--- TASK DIRECTIONS ---
Your task is to repeat the entries exactly. Leave the pictures out.

--- DATA FOR PROCESSING ---
────────
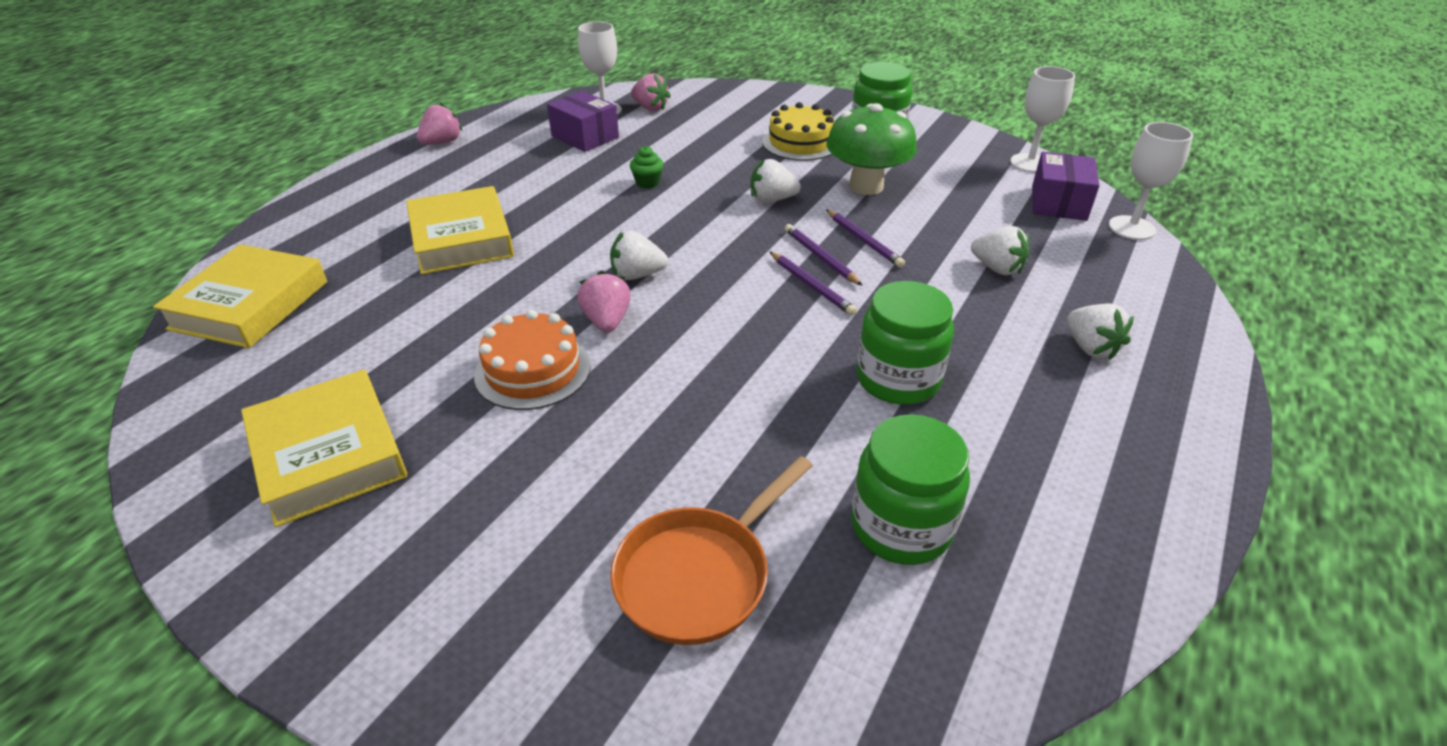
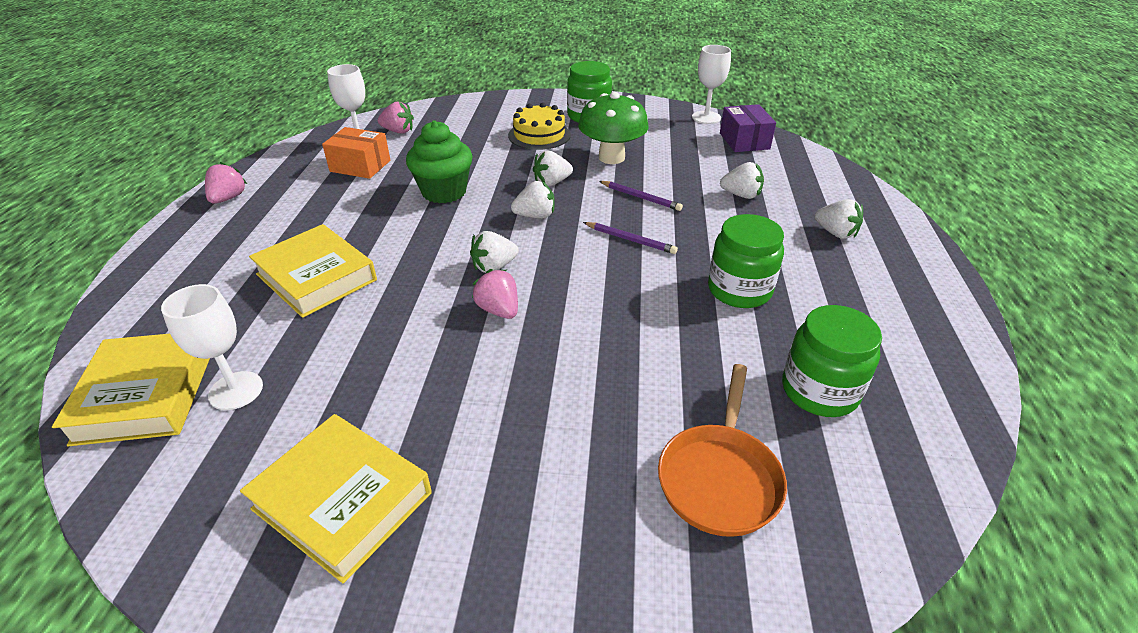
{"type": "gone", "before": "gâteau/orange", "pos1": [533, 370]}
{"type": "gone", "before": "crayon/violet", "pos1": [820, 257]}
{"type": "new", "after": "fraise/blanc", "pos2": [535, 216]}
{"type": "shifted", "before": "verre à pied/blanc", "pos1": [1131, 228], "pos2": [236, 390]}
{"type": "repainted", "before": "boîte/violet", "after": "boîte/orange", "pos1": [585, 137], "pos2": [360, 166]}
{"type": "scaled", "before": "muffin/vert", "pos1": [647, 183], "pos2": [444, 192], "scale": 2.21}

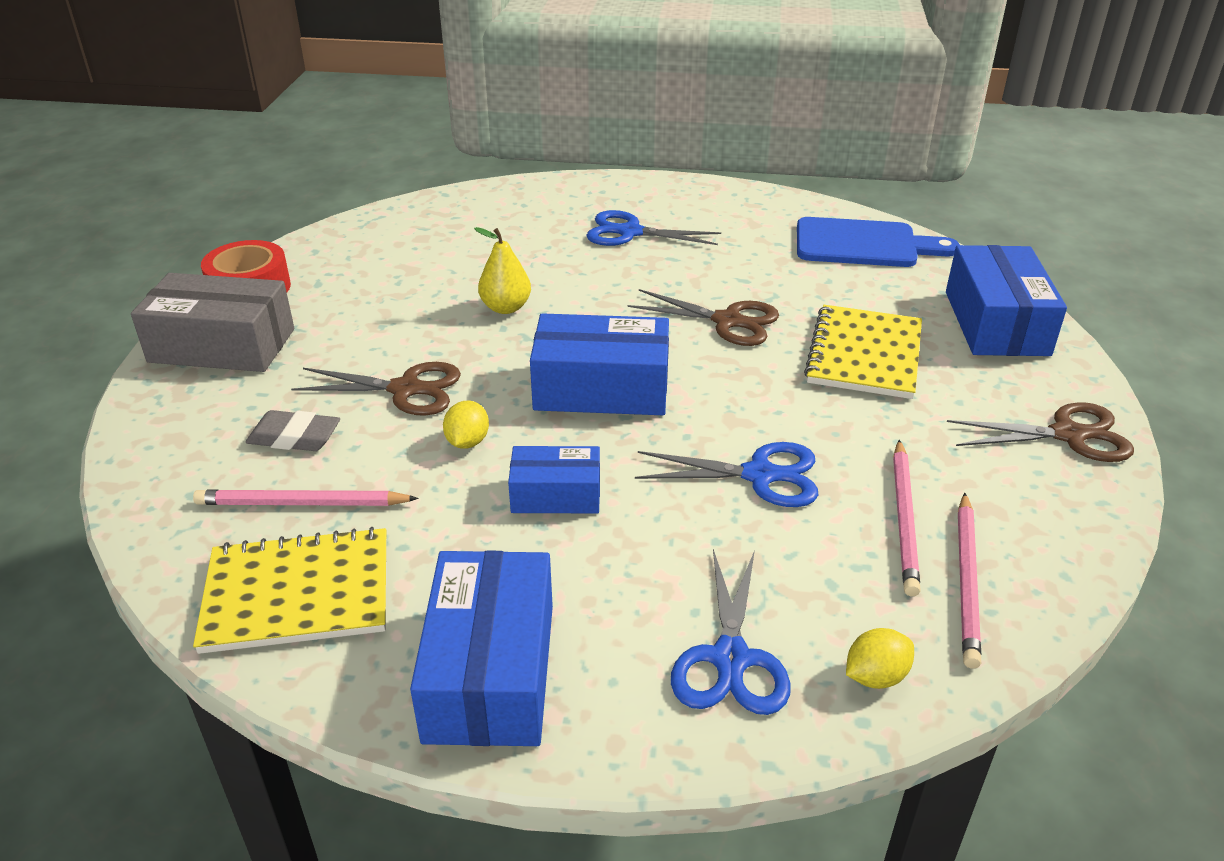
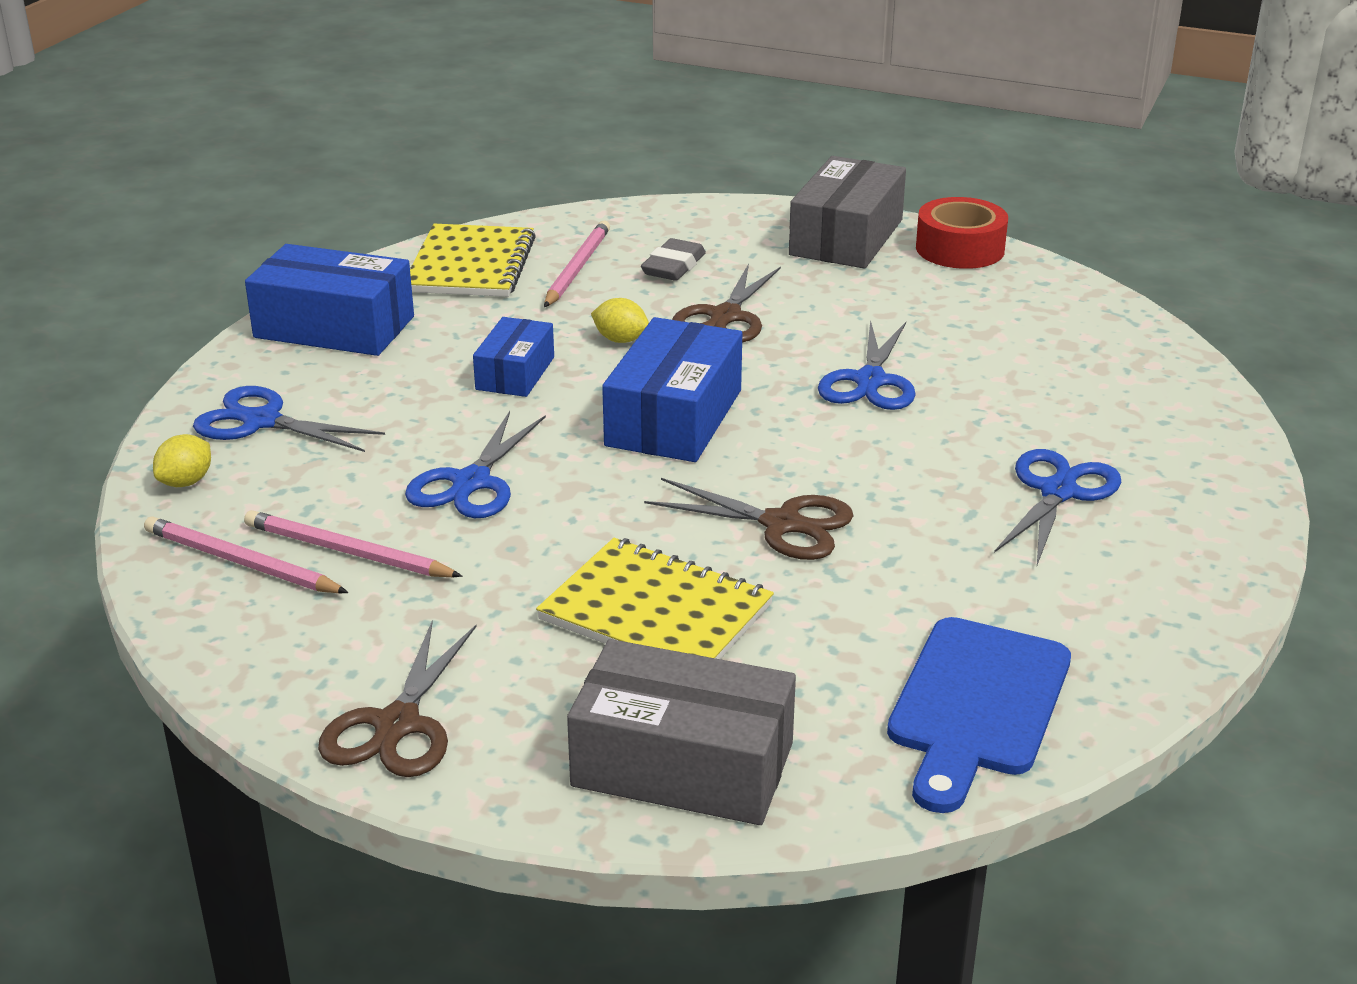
{"type": "swapped", "before": "poire/jaune", "after": "ciseaux/bleu", "pos1": [506, 308], "pos2": [870, 381]}
{"type": "repainted", "before": "boîte/bleu", "after": "boîte/gris", "pos1": [996, 323], "pos2": [683, 765]}
{"type": "rotated", "before": "ciseaux/marron", "pos1": [727, 321], "pos2": [782, 524], "turn": -105}
{"type": "rotated", "before": "citron/jaune", "pos1": [875, 676], "pos2": [186, 482], "turn": 45}

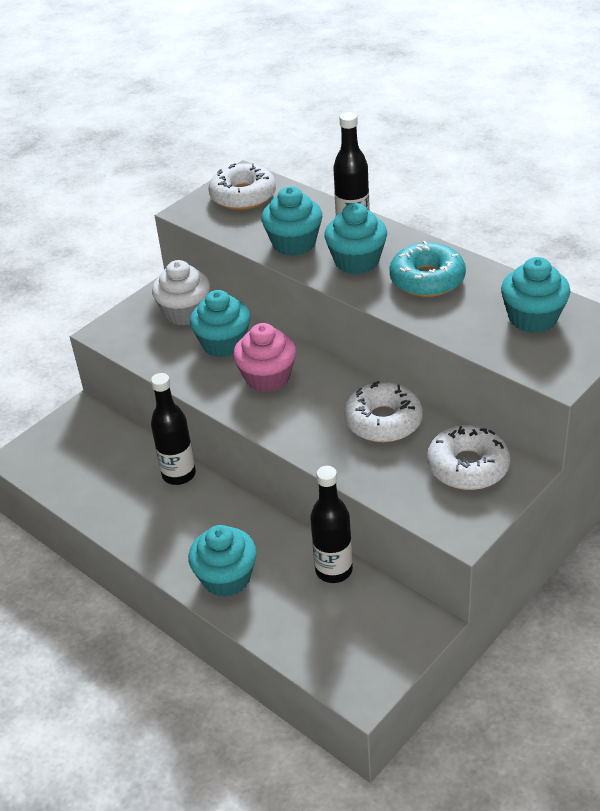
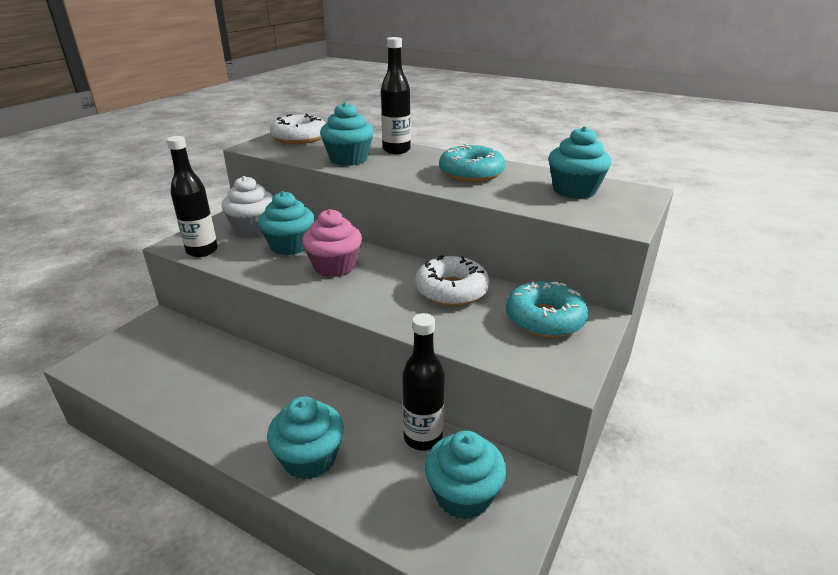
{"type": "shifted", "before": "bouteille/noir", "pos1": [179, 474], "pos2": [202, 251]}
{"type": "shifted", "before": "muffin/turquoise", "pos1": [356, 261], "pos2": [463, 495]}
{"type": "repainted", "before": "beignet/blanc", "after": "beignet/turquoise", "pos1": [468, 466], "pos2": [544, 319]}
────────
--- EXERCISE ANSWER ---
{"type": "gone", "before": "gâteau/orange", "pos1": [533, 370]}
{"type": "gone", "before": "crayon/violet", "pos1": [820, 257]}
{"type": "new", "after": "fraise/blanc", "pos2": [535, 216]}
{"type": "shifted", "before": "verre à pied/blanc", "pos1": [1131, 228], "pos2": [236, 390]}
{"type": "repainted", "before": "boîte/violet", "after": "boîte/orange", "pos1": [585, 137], "pos2": [360, 166]}
{"type": "scaled", "before": "muffin/vert", "pos1": [647, 183], "pos2": [444, 192], "scale": 2.21}

{"type": "swapped", "before": "poire/jaune", "after": "ciseaux/bleu", "pos1": [506, 308], "pos2": [870, 381]}
{"type": "repainted", "before": "boîte/bleu", "after": "boîte/gris", "pos1": [996, 323], "pos2": [683, 765]}
{"type": "rotated", "before": "ciseaux/marron", "pos1": [727, 321], "pos2": [782, 524], "turn": -105}
{"type": "rotated", "before": "citron/jaune", "pos1": [875, 676], "pos2": [186, 482], "turn": 45}

{"type": "shifted", "before": "bouteille/noir", "pos1": [179, 474], "pos2": [202, 251]}
{"type": "shifted", "before": "muffin/turquoise", "pos1": [356, 261], "pos2": [463, 495]}
{"type": "repainted", "before": "beignet/blanc", "after": "beignet/turquoise", "pos1": [468, 466], "pos2": [544, 319]}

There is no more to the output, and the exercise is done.